● Assigned task
Please return the listing below exactly, without any of its pictures.

● Data for the task
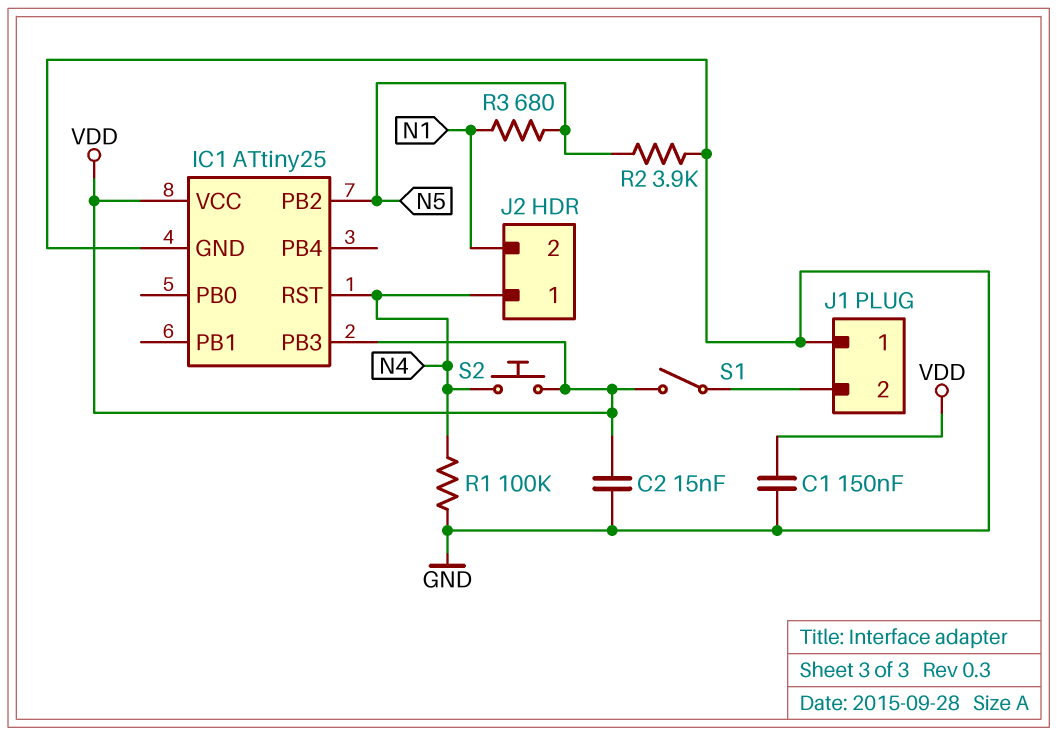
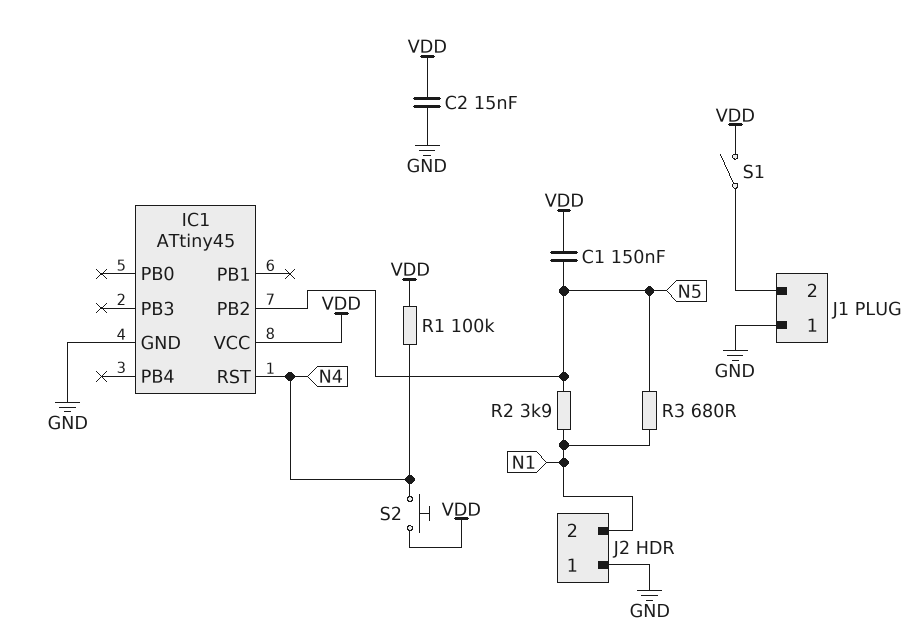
C1: 150nF (GND, VDD) -> 150nF (N5, VDD)
IC1: ATtiny25 -> ATtiny45
IC1 pin PB3: VDD -> none
J2 pin 1: N4 -> GND
R1: 100k (GND, N4) -> 100k (N4, VDD)
R2: 3.9k (GND, N5) -> 3.9k (N1, N5)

● Exercise answer
C1: 150nF (GND, VDD) -> 150nF (N5, VDD)
IC1: ATtiny25 -> ATtiny45
IC1 pin PB3: VDD -> none
J2 pin 1: N4 -> GND
R1: 100k (GND, N4) -> 100k (N4, VDD)
R2: 3.9k (GND, N5) -> 3.9k (N1, N5)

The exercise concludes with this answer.